TASK PROMPT => Output nothing but the line containing "grey dice: 5 -> 4" and the lines after it through the end of the material below, each reproduced exactly.

SOURCE DATA =>
--- START ---
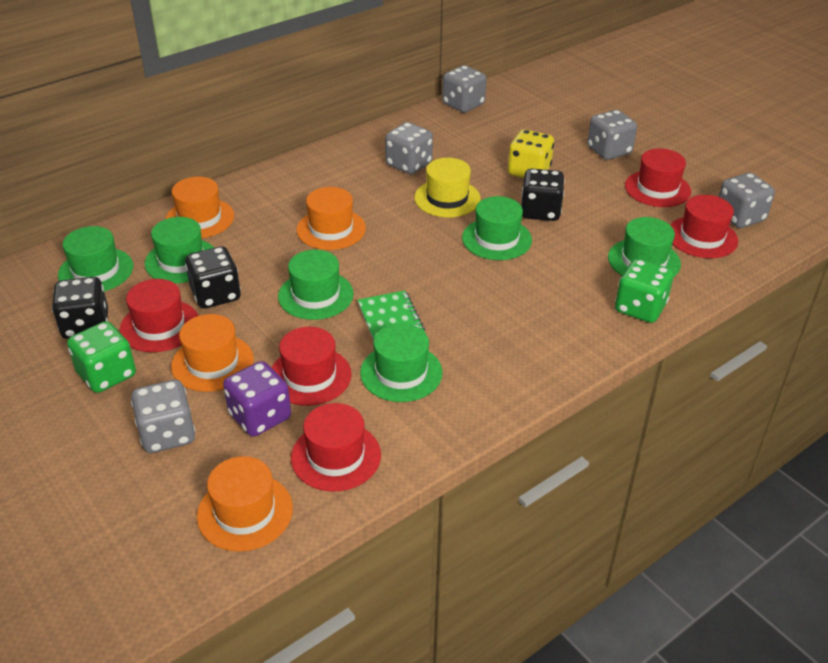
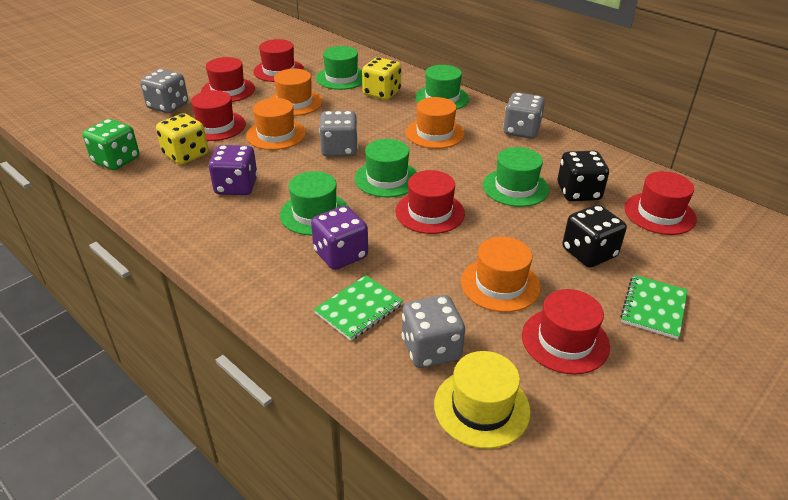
black dice: 3 -> 2
green dice: 2 -> 1
green hat: 6 -> 5
green notebook: 1 -> 2
grey dice: 5 -> 4
purple dice: 1 -> 2
red hat: 5 -> 6
yellow dice: 1 -> 2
--- END ---
THE COMPLETED TASK =>
grey dice: 5 -> 4
purple dice: 1 -> 2
red hat: 5 -> 6
yellow dice: 1 -> 2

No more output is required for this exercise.